Start of DATA FOR THIS TASK
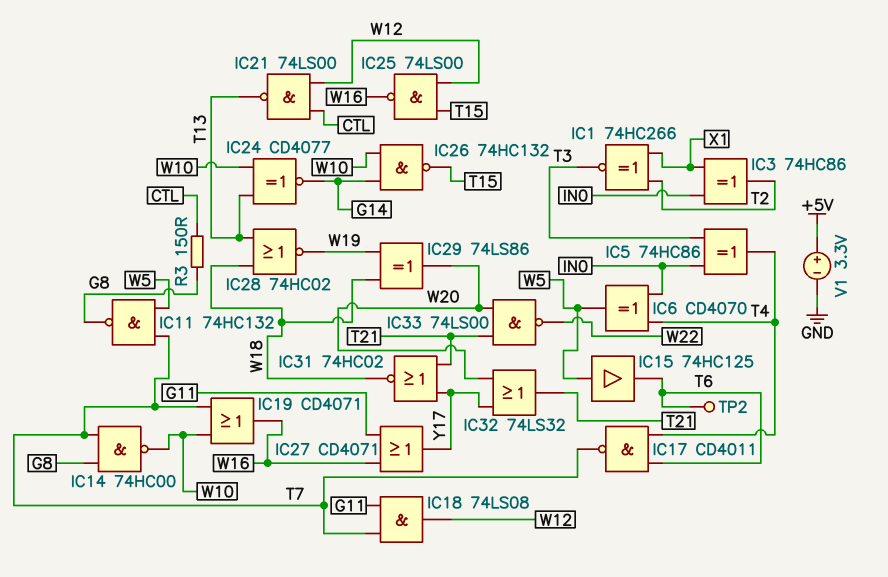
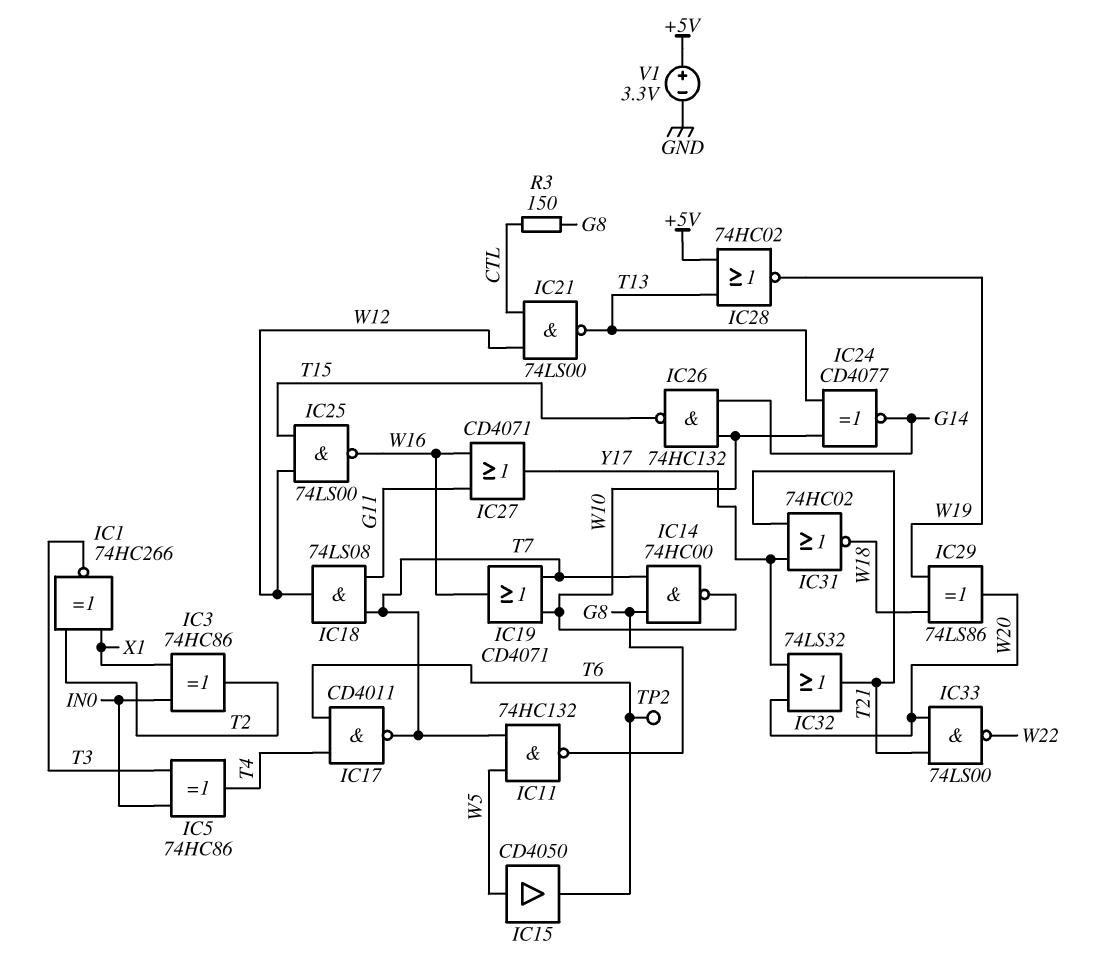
IC6: XOR CD4070 (in IN0, in T4, out W5) -> none
IC15: buffer 74HC125 (in W5, out T6) -> buffer CD4050 (in W5, out T6)
IC28: NOR 74HC02 (in T13, in W18, out W19) -> NOR 74HC02 (in +5V, in T13, out W19)

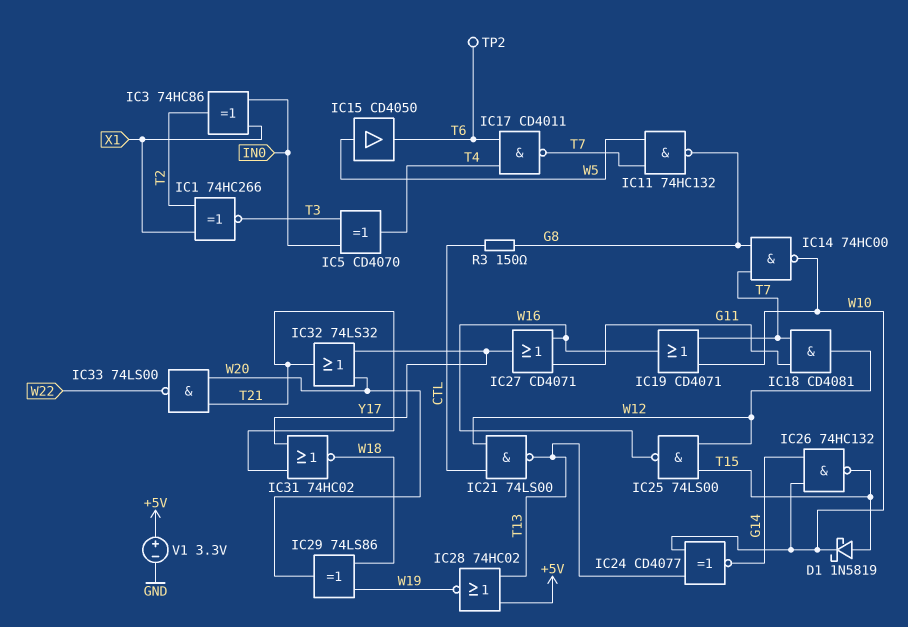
D1: none -> schottky 1N5819 (A T15, K W10)
IC5: XOR 74HC86 (in IN0, in T3, out T4) -> XOR CD4070 (in IN0, in T3, out T4)
IC18: AND 74LS08 (in G11, in T7, out W12) -> AND CD4081 (in G11, in T7, out W12)

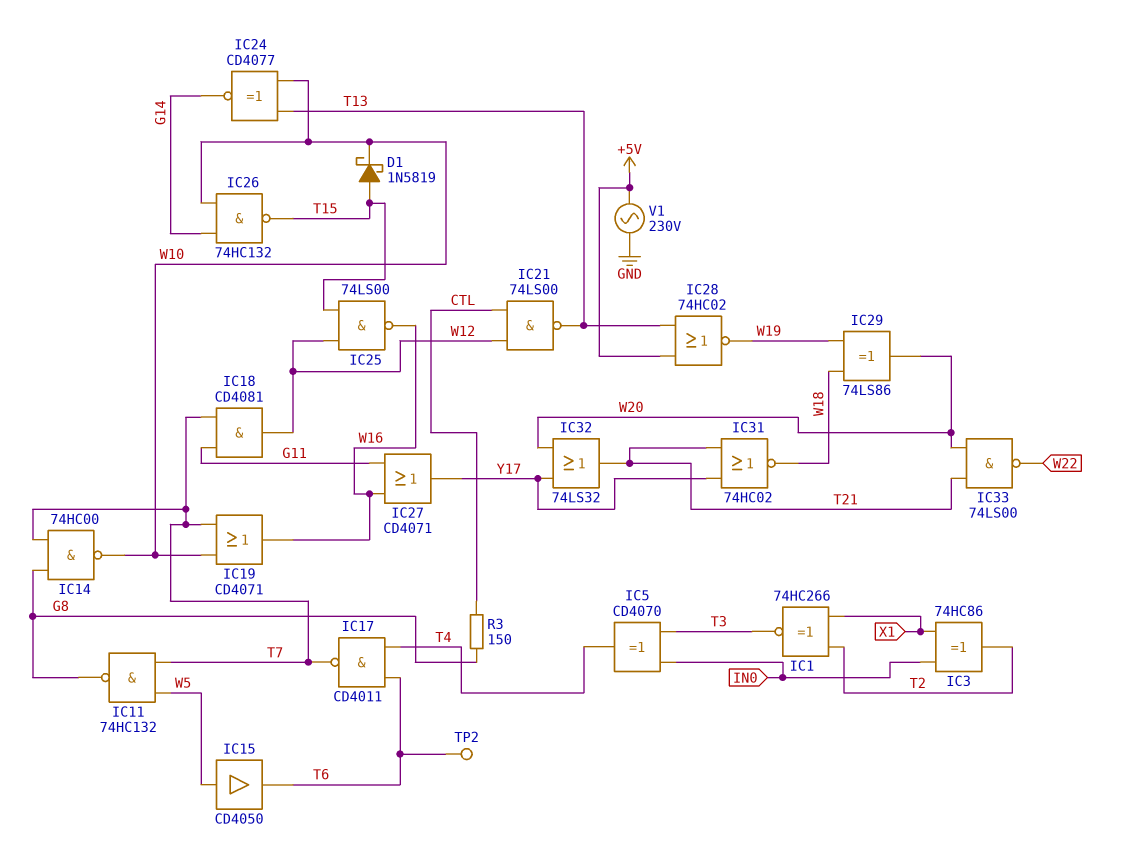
V1: 3.3V (plus +5V, minus GND) -> AC 230V (+5V, GND)

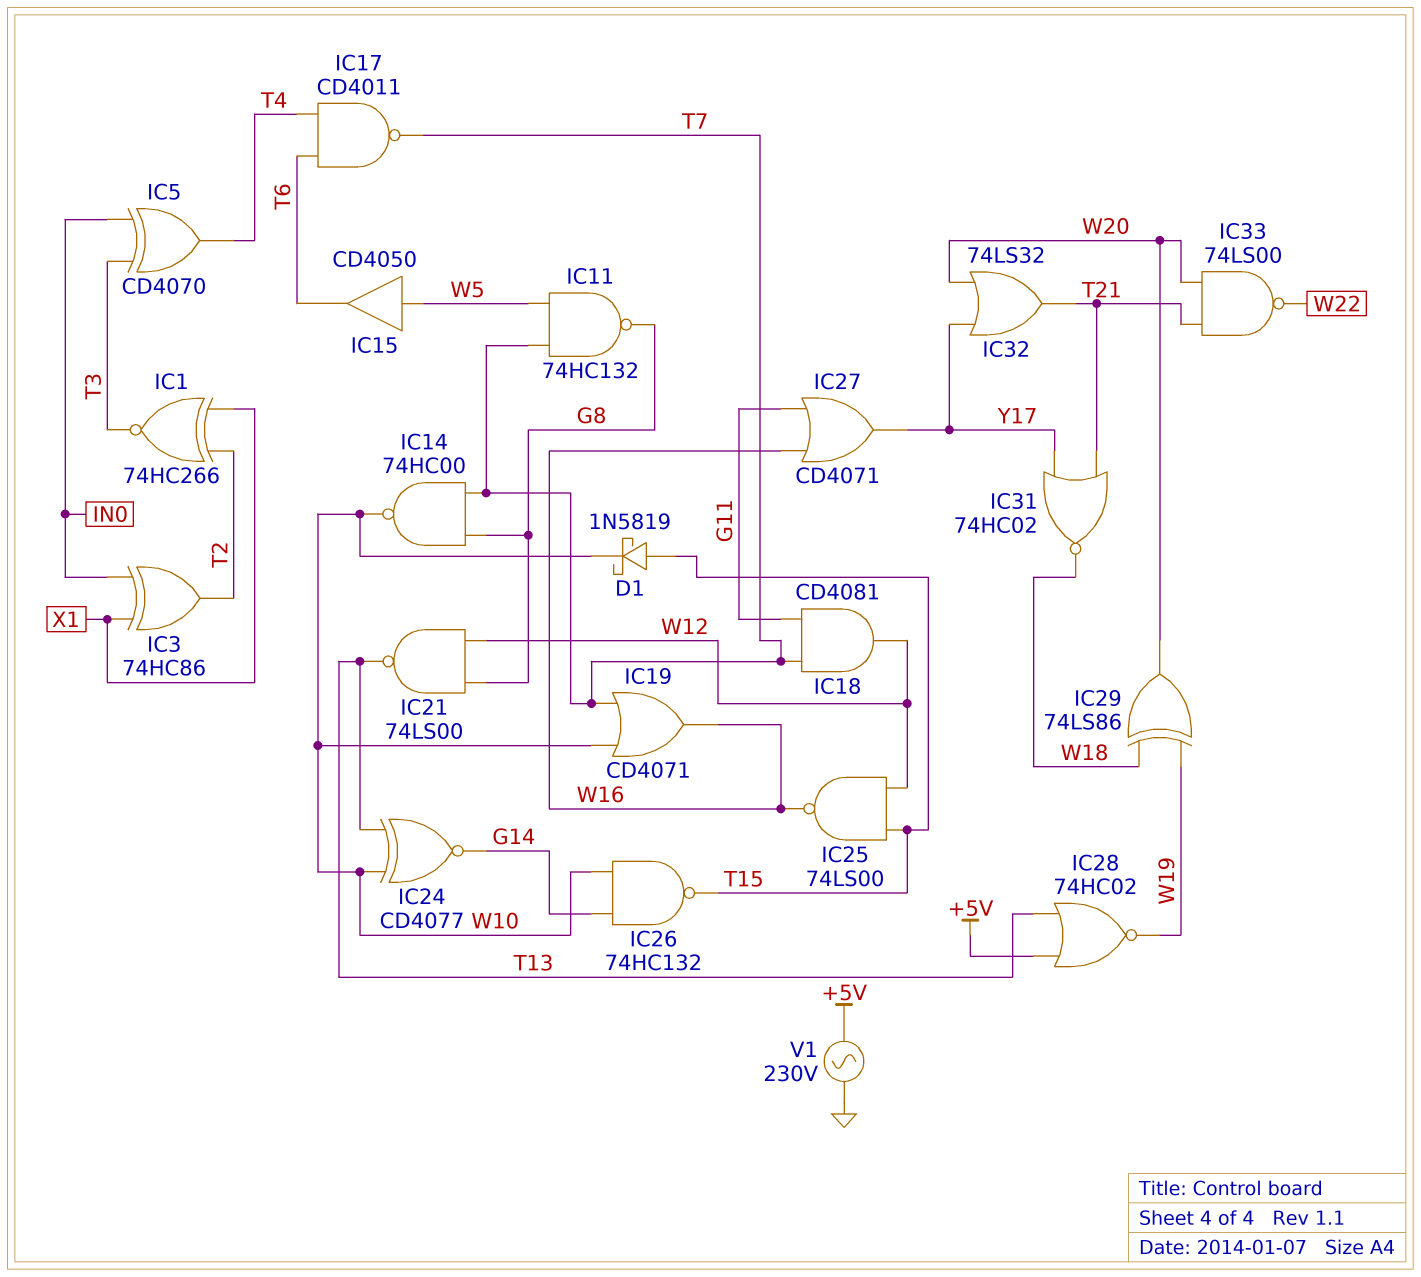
IC21: NAND 74LS00 (in CTL, in W12, out T13) -> NAND 74LS00 (in G8, in W12, out T13)
R3: 150 (CTL, G8) -> none
TP2: test point (T6) -> none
End of DATA FOR THIS TASK
### TASK TO CARRY OUT
From the entries above, copy every line that holds the word "none".

### RESULT
IC6: XOR CD4070 (in IN0, in T4, out W5) -> none
D1: none -> schottky 1N5819 (A T15, K W10)
R3: 150 (CTL, G8) -> none
TP2: test point (T6) -> none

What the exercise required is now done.